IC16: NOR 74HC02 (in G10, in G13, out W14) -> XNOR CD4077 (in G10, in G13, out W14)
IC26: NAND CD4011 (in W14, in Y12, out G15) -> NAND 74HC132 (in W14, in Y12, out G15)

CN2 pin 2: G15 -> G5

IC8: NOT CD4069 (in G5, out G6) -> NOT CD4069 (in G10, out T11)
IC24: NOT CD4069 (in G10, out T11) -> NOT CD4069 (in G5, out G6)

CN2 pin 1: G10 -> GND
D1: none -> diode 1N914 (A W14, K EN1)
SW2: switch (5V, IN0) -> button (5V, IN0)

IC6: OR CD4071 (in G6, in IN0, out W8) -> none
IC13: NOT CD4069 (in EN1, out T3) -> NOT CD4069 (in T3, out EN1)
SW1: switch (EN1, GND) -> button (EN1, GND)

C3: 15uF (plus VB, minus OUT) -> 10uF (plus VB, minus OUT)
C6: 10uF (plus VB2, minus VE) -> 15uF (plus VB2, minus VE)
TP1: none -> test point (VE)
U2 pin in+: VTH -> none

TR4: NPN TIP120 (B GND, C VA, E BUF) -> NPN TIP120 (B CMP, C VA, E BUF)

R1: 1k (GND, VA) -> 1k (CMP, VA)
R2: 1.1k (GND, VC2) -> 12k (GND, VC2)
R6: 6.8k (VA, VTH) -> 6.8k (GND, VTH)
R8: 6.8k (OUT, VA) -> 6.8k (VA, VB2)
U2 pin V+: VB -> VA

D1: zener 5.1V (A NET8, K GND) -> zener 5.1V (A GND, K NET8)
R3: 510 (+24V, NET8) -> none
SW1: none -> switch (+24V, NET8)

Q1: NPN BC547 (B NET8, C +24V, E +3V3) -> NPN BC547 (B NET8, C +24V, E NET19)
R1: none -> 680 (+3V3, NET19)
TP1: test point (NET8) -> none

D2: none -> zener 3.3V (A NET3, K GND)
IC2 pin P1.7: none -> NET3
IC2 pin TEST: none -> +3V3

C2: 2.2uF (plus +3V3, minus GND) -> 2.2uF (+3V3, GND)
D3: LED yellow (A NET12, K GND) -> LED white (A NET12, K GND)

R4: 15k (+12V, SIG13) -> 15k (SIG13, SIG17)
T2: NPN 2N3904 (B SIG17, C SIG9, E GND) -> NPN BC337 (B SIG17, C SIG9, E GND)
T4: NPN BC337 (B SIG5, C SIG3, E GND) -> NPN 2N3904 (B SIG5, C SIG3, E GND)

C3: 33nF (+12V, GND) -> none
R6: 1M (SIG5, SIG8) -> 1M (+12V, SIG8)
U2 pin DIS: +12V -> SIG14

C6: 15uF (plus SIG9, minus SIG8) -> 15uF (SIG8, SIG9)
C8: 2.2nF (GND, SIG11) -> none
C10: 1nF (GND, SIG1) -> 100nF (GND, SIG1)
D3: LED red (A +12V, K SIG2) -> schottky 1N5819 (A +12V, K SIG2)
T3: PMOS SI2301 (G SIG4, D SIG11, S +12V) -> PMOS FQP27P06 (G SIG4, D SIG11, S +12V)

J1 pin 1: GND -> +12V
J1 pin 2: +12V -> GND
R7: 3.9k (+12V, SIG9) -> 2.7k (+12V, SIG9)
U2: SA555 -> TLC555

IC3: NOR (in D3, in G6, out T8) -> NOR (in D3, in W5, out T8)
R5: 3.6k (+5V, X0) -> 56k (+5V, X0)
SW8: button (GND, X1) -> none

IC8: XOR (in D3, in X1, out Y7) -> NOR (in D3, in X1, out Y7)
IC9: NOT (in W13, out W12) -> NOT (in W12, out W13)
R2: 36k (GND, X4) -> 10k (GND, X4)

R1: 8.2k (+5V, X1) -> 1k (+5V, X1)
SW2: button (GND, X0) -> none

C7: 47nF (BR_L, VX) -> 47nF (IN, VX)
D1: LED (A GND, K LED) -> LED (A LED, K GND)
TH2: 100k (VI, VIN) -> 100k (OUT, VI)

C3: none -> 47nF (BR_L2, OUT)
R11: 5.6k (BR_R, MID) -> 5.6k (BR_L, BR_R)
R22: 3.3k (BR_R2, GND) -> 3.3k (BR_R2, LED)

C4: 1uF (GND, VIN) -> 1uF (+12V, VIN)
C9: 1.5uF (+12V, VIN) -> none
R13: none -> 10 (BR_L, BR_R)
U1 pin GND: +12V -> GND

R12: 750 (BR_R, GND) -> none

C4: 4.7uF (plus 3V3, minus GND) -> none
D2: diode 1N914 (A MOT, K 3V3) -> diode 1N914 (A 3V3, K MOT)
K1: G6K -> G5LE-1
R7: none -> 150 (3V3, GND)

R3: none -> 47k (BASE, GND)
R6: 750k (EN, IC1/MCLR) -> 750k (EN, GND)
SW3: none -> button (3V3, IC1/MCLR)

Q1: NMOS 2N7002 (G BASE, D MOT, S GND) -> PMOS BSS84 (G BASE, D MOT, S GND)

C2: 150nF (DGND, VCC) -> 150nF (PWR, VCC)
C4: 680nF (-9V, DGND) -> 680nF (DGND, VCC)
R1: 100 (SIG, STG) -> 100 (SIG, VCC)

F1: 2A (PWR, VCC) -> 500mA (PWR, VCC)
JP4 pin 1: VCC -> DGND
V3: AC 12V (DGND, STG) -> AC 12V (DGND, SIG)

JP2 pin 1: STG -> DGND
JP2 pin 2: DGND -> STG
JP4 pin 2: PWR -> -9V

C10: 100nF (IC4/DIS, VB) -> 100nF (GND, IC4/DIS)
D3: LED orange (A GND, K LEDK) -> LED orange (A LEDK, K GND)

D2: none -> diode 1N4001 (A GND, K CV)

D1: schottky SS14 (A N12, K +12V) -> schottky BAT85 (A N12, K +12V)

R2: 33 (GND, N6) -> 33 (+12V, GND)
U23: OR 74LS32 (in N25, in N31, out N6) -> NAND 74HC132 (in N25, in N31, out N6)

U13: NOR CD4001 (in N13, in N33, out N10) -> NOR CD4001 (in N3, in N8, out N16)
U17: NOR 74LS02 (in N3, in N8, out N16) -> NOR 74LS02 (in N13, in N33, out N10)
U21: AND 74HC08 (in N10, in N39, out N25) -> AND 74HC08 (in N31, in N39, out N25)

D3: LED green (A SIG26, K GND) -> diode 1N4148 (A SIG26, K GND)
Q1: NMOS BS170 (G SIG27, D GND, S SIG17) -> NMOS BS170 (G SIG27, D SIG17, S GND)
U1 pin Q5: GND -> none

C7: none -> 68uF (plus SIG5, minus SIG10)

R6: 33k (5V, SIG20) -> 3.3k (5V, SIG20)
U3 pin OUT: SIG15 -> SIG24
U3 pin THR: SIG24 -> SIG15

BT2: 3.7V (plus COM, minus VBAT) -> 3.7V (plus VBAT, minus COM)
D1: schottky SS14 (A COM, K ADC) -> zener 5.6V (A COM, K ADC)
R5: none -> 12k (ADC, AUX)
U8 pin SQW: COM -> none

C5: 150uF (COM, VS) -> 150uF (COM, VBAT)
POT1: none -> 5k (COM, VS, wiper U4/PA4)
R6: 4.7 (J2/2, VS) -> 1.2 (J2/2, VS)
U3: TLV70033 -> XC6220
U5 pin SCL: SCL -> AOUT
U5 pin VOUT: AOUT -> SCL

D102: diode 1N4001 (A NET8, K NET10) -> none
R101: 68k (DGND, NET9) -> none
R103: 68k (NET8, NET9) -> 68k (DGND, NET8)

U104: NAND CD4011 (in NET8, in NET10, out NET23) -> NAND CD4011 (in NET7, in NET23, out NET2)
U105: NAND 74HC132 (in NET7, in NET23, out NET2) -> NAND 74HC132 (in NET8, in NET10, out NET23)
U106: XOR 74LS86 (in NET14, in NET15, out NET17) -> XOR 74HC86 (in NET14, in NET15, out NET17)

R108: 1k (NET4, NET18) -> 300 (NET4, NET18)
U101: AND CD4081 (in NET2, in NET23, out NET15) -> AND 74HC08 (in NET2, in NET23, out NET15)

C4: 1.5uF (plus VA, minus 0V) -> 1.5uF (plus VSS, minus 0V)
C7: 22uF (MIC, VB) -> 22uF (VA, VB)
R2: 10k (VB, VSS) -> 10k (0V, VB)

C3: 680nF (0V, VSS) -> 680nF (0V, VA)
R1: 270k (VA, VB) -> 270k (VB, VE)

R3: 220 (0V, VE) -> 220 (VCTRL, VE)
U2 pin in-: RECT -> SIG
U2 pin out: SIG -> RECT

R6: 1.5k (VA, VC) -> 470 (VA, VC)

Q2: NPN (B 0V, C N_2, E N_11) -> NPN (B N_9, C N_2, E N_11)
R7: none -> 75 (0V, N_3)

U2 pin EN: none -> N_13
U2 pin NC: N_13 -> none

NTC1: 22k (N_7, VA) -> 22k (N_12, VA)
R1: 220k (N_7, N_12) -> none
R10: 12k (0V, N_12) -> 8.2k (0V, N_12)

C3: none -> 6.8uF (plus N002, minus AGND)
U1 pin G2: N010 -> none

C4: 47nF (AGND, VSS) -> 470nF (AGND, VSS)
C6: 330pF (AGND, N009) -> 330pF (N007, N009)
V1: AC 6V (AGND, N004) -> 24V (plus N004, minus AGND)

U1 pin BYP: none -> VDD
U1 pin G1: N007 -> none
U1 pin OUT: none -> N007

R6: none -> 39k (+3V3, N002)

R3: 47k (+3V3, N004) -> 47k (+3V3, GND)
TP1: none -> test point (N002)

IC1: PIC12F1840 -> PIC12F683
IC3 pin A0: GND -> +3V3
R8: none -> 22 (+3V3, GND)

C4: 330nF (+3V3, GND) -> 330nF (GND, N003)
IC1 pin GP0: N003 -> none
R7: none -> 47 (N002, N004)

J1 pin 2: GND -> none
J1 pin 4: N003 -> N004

____________________

__Task description__. Write out the lines of the entries, word for word, from the first through the one containing "D3: LED red", and stop at that line.

__Problem solution__.
IC16: NOR 74HC02 (in G10, in G13, out W14) -> XNOR CD4077 (in G10, in G13, out W14)
IC26: NAND CD4011 (in W14, in Y12, out G15) -> NAND 74HC132 (in W14, in Y12, out G15)

CN2 pin 2: G15 -> G5

IC8: NOT CD4069 (in G5, out G6) -> NOT CD4069 (in G10, out T11)
IC24: NOT CD4069 (in G10, out T11) -> NOT CD4069 (in G5, out G6)

CN2 pin 1: G10 -> GND
D1: none -> diode 1N914 (A W14, K EN1)
SW2: switch (5V, IN0) -> button (5V, IN0)

IC6: OR CD4071 (in G6, in IN0, out W8) -> none
IC13: NOT CD4069 (in EN1, out T3) -> NOT CD4069 (in T3, out EN1)
SW1: switch (EN1, GND) -> button (EN1, GND)

C3: 15uF (plus VB, minus OUT) -> 10uF (plus VB, minus OUT)
C6: 10uF (plus VB2, minus VE) -> 15uF (plus VB2, minus VE)
TP1: none -> test point (VE)
U2 pin in+: VTH -> none

TR4: NPN TIP120 (B GND, C VA, E BUF) -> NPN TIP120 (B CMP, C VA, E BUF)

R1: 1k (GND, VA) -> 1k (CMP, VA)
R2: 1.1k (GND, VC2) -> 12k (GND, VC2)
R6: 6.8k (VA, VTH) -> 6.8k (GND, VTH)
R8: 6.8k (OUT, VA) -> 6.8k (VA, VB2)
U2 pin V+: VB -> VA

D1: zener 5.1V (A NET8, K GND) -> zener 5.1V (A GND, K NET8)
R3: 510 (+24V, NET8) -> none
SW1: none -> switch (+24V, NET8)

Q1: NPN BC547 (B NET8, C +24V, E +3V3) -> NPN BC547 (B NET8, C +24V, E NET19)
R1: none -> 680 (+3V3, NET19)
TP1: test point (NET8) -> none

D2: none -> zener 3.3V (A NET3, K GND)
IC2 pin P1.7: none -> NET3
IC2 pin TEST: none -> +3V3

C2: 2.2uF (plus +3V3, minus GND) -> 2.2uF (+3V3, GND)
D3: LED yellow (A NET12, K GND) -> LED white (A NET12, K GND)

R4: 15k (+12V, SIG13) -> 15k (SIG13, SIG17)
T2: NPN 2N3904 (B SIG17, C SIG9, E GND) -> NPN BC337 (B SIG17, C SIG9, E GND)
T4: NPN BC337 (B SIG5, C SIG3, E GND) -> NPN 2N3904 (B SIG5, C SIG3, E GND)

C3: 33nF (+12V, GND) -> none
R6: 1M (SIG5, SIG8) -> 1M (+12V, SIG8)
U2 pin DIS: +12V -> SIG14

C6: 15uF (plus SIG9, minus SIG8) -> 15uF (SIG8, SIG9)
C8: 2.2nF (GND, SIG11) -> none
C10: 1nF (GND, SIG1) -> 100nF (GND, SIG1)
D3: LED red (A +12V, K SIG2) -> schottky 1N5819 (A +12V, K SIG2)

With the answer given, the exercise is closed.